* RECORDS FOR THE TASK:

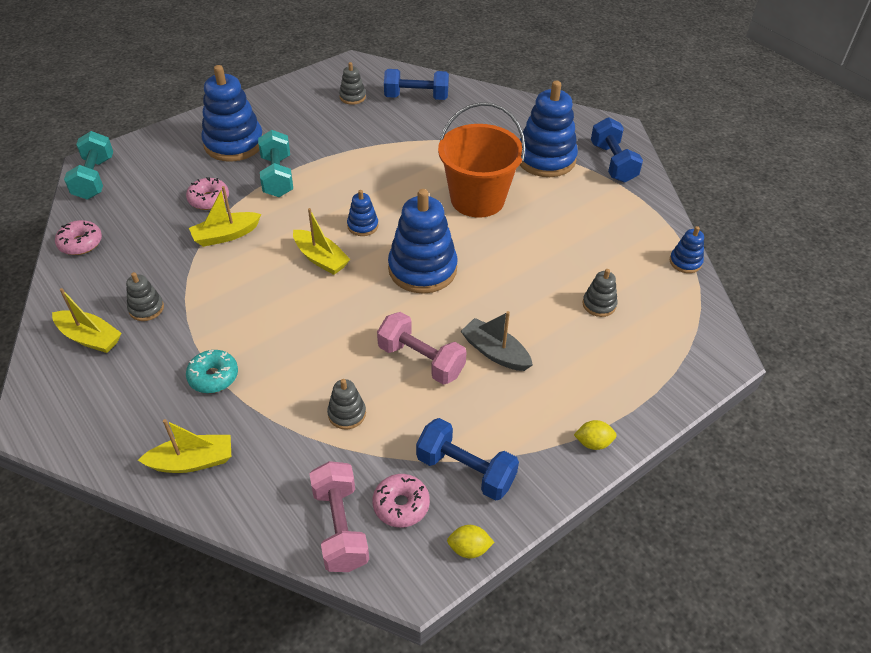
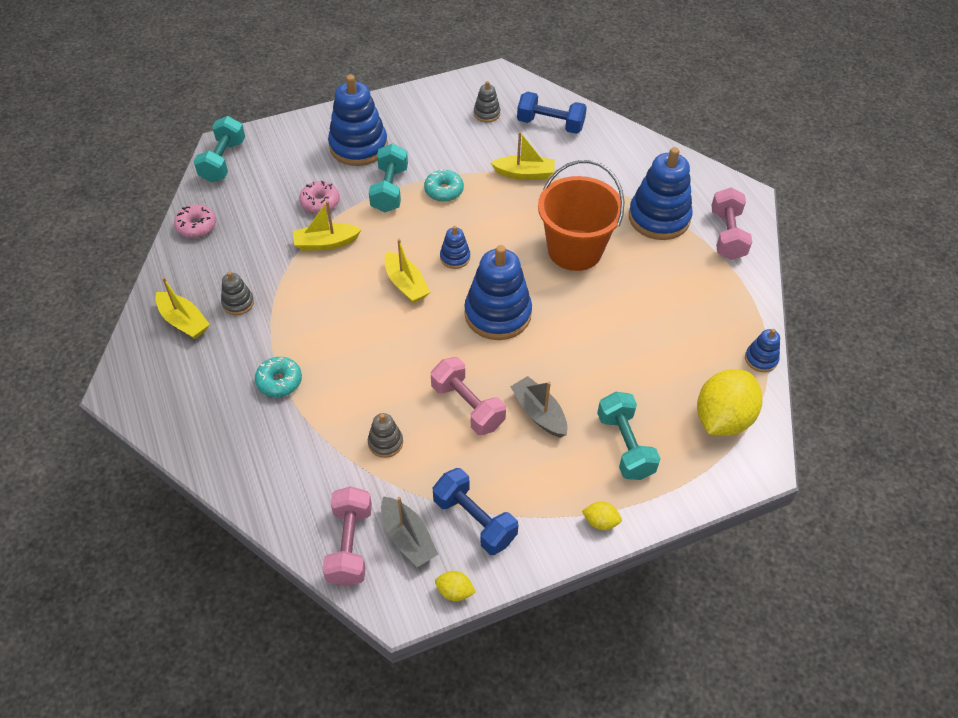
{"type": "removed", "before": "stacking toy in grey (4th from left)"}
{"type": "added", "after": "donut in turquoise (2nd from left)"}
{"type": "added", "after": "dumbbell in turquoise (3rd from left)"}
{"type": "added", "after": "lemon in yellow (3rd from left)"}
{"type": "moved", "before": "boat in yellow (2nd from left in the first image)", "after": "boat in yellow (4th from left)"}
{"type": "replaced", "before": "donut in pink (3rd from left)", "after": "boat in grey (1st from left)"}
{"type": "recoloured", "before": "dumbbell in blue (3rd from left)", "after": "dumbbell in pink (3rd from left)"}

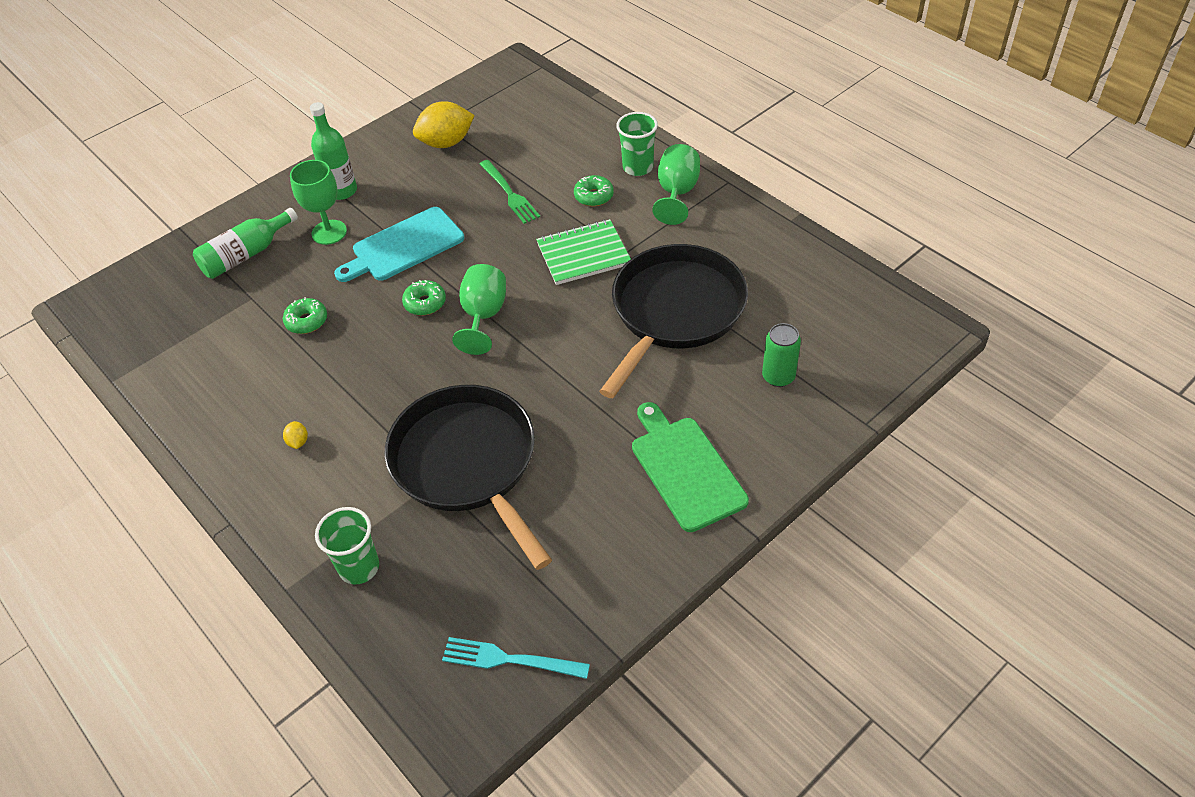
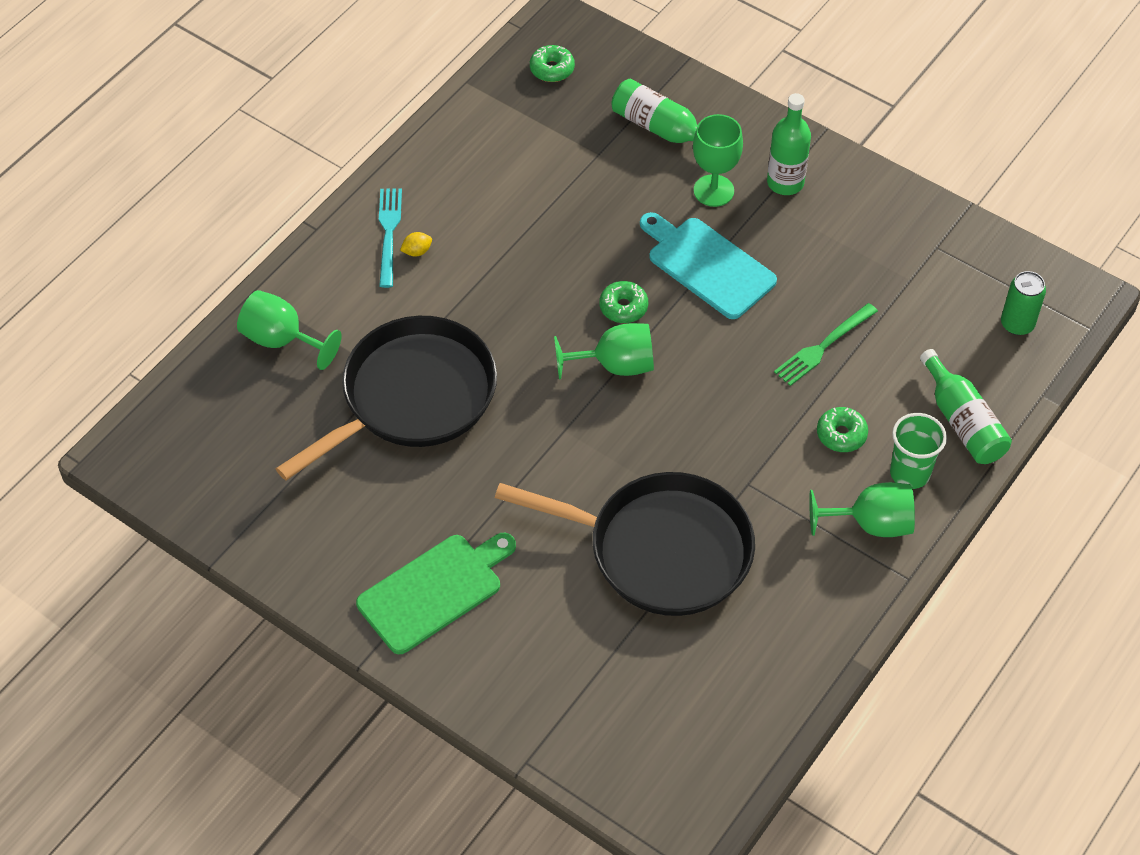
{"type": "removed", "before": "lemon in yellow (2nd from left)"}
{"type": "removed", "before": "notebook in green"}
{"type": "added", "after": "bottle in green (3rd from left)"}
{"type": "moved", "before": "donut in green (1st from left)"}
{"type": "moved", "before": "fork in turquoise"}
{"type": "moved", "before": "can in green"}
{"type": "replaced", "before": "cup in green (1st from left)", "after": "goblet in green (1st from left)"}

* WORK INSTRUCTIONS: Please transcribe every record above exactly as written, leaving out the pictures.

* RESPONSE AREA:
{"type": "removed", "before": "stacking toy in grey (4th from left)"}
{"type": "added", "after": "donut in turquoise (2nd from left)"}
{"type": "added", "after": "dumbbell in turquoise (3rd from left)"}
{"type": "added", "after": "lemon in yellow (3rd from left)"}
{"type": "moved", "before": "boat in yellow (2nd from left in the first image)", "after": "boat in yellow (4th from left)"}
{"type": "replaced", "before": "donut in pink (3rd from left)", "after": "boat in grey (1st from left)"}
{"type": "recoloured", "before": "dumbbell in blue (3rd from left)", "after": "dumbbell in pink (3rd from left)"}

{"type": "removed", "before": "lemon in yellow (2nd from left)"}
{"type": "removed", "before": "notebook in green"}
{"type": "added", "after": "bottle in green (3rd from left)"}
{"type": "moved", "before": "donut in green (1st from left)"}
{"type": "moved", "before": "fork in turquoise"}
{"type": "moved", "before": "can in green"}
{"type": "replaced", "before": "cup in green (1st from left)", "after": "goblet in green (1st from left)"}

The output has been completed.